● Instructions to follow
Below are records; give the number of their lines that hold the word "none", and write nothing more.
── Data in this exercise ──
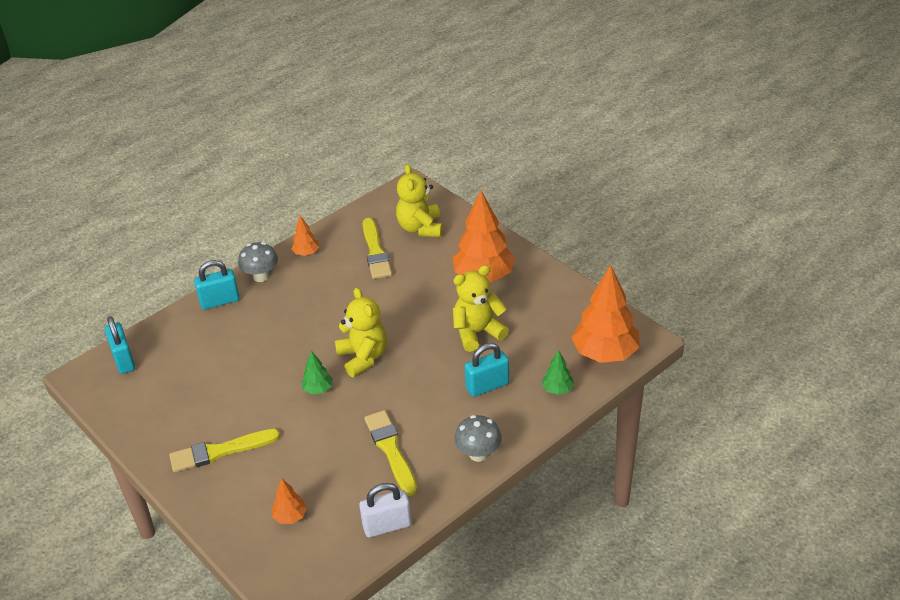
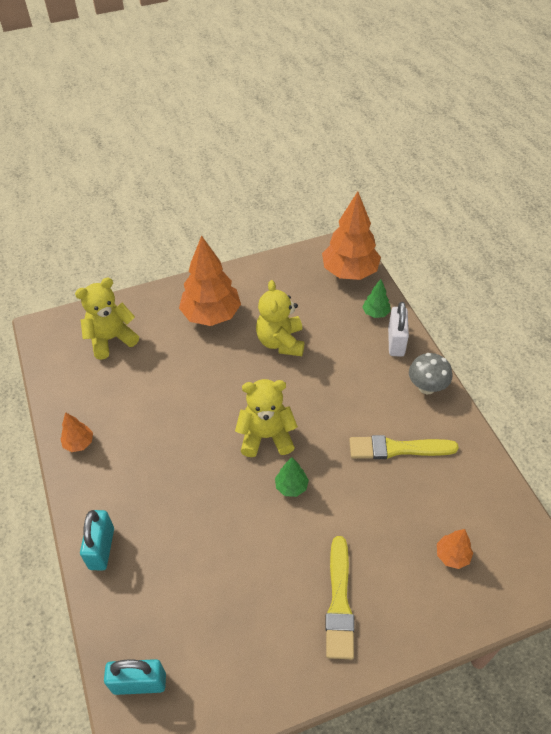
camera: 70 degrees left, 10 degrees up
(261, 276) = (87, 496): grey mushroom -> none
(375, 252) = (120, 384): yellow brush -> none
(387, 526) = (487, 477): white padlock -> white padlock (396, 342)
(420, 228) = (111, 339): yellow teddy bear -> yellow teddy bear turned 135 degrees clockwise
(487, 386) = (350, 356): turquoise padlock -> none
───
── Data in this exercise ──
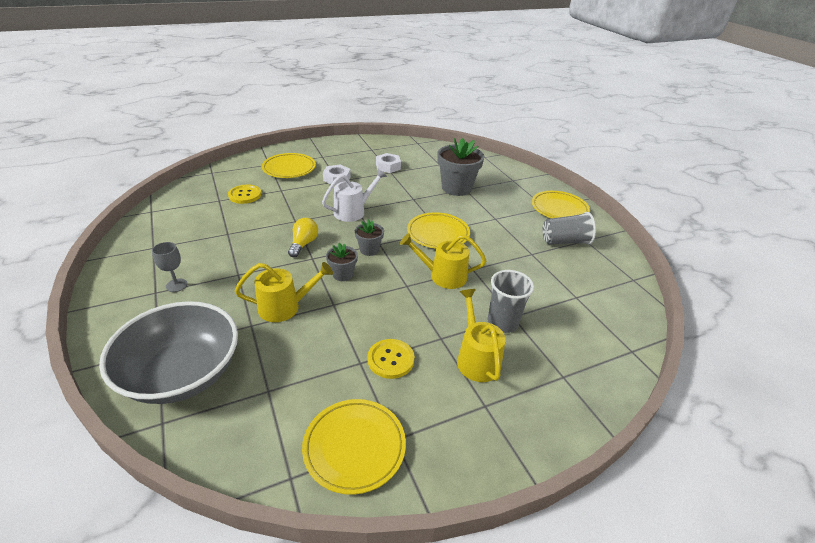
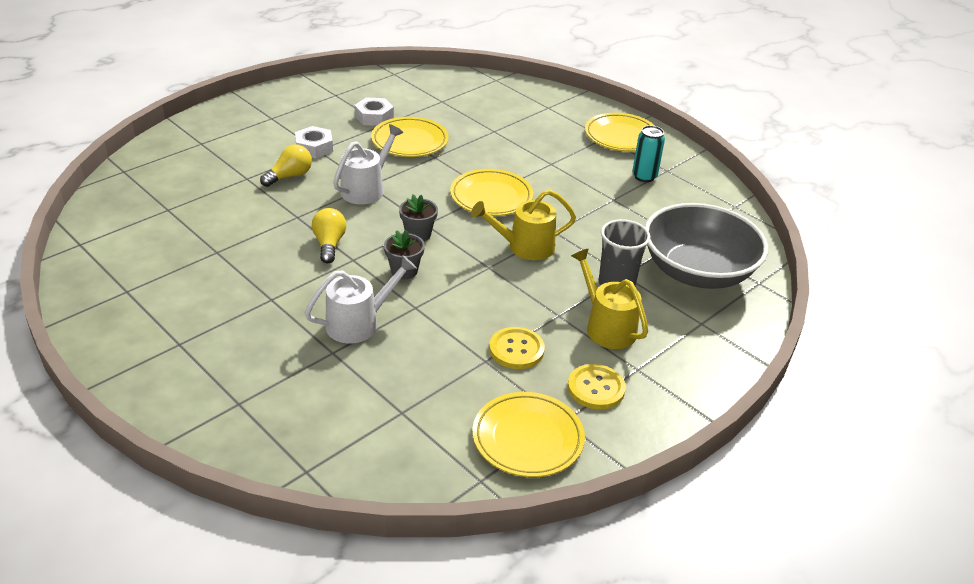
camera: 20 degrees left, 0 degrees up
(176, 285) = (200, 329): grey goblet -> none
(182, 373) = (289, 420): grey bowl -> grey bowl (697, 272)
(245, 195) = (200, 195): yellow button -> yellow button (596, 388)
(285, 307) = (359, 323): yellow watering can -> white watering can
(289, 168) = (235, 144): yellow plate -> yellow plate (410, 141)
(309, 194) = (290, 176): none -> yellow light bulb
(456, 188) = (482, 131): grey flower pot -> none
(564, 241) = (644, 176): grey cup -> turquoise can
───
● Your response
6